■ Exercise task
Give only the number of lines in the records below that contain the string "grace". Case counts.

■ Supplied material
----

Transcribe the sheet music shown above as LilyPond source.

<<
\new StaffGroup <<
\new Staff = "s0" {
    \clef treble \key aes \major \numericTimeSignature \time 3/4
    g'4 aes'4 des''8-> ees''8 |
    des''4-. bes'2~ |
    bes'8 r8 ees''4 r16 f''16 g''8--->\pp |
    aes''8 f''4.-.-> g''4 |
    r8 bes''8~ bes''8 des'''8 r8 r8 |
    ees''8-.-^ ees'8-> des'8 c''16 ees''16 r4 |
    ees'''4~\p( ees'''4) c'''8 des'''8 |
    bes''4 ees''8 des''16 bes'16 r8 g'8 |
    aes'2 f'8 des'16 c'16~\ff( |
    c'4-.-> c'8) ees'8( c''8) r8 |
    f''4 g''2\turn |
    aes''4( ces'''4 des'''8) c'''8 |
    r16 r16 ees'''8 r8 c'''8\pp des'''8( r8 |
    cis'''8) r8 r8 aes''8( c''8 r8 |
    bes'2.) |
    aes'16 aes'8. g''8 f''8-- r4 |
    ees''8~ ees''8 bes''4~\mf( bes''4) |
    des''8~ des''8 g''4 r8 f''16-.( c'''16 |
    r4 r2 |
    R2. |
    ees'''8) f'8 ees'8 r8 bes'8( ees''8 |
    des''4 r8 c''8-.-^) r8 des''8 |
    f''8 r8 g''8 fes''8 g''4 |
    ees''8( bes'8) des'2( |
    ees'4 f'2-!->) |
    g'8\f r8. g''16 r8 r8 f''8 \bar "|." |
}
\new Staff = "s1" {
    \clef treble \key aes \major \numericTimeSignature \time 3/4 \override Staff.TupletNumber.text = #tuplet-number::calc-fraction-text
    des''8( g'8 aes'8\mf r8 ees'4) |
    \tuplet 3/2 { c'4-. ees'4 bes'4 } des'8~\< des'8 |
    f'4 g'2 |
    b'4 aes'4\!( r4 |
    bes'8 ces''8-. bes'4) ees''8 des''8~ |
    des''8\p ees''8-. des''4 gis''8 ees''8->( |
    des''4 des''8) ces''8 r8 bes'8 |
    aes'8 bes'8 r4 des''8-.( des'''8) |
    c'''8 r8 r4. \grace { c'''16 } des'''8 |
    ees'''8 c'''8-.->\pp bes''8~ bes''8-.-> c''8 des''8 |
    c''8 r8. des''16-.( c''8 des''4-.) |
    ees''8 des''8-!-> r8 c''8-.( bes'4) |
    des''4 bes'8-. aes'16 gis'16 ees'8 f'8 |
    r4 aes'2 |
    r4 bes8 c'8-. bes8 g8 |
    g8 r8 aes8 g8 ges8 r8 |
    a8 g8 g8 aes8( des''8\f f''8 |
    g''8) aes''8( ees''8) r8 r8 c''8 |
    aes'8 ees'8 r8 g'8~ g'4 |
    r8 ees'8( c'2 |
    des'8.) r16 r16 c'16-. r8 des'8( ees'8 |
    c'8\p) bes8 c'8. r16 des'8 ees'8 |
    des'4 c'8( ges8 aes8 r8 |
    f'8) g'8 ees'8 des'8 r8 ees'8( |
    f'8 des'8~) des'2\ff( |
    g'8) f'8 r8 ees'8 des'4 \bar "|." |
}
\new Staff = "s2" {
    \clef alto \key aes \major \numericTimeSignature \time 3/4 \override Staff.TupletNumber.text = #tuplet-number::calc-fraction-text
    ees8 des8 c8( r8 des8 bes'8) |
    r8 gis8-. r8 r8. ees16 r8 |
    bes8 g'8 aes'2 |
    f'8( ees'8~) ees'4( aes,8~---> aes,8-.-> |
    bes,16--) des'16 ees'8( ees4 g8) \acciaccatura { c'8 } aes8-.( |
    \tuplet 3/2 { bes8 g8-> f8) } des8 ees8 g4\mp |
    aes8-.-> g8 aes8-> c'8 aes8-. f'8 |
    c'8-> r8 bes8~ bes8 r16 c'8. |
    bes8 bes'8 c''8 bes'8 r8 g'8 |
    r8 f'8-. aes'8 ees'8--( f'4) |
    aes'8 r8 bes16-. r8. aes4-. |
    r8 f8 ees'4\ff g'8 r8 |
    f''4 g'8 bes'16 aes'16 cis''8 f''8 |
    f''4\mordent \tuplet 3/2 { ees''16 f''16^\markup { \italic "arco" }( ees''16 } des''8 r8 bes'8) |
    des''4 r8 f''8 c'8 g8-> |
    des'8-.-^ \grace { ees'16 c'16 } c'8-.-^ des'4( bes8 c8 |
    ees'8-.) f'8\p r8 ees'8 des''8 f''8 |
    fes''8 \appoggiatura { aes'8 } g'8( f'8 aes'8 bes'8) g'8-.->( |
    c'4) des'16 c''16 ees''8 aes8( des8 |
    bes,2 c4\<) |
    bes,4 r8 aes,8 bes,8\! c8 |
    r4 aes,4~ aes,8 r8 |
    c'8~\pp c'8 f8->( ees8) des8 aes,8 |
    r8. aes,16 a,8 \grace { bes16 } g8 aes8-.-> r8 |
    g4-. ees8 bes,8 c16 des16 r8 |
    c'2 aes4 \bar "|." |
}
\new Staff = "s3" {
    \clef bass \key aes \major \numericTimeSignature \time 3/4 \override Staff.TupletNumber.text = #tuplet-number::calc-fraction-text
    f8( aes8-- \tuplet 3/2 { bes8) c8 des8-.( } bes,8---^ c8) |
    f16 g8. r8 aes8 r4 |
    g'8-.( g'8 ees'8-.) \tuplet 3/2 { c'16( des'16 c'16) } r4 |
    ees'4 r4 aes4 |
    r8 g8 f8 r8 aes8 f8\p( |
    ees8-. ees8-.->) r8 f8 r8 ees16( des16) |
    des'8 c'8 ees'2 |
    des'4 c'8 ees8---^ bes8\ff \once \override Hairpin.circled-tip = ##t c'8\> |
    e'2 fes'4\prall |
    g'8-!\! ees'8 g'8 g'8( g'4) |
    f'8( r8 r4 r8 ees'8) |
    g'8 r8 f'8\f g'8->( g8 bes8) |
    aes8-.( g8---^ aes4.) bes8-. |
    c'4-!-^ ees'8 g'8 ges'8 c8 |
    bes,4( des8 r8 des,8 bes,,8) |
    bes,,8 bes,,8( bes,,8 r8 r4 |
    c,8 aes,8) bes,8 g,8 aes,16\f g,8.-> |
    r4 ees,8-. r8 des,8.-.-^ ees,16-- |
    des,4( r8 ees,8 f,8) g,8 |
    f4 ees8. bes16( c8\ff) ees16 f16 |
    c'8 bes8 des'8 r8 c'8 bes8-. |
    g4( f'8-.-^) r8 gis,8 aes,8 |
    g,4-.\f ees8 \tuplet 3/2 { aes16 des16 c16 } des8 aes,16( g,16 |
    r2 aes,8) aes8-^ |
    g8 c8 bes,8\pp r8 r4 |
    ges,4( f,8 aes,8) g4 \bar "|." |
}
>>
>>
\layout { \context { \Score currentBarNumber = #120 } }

----

■ Response to this task
3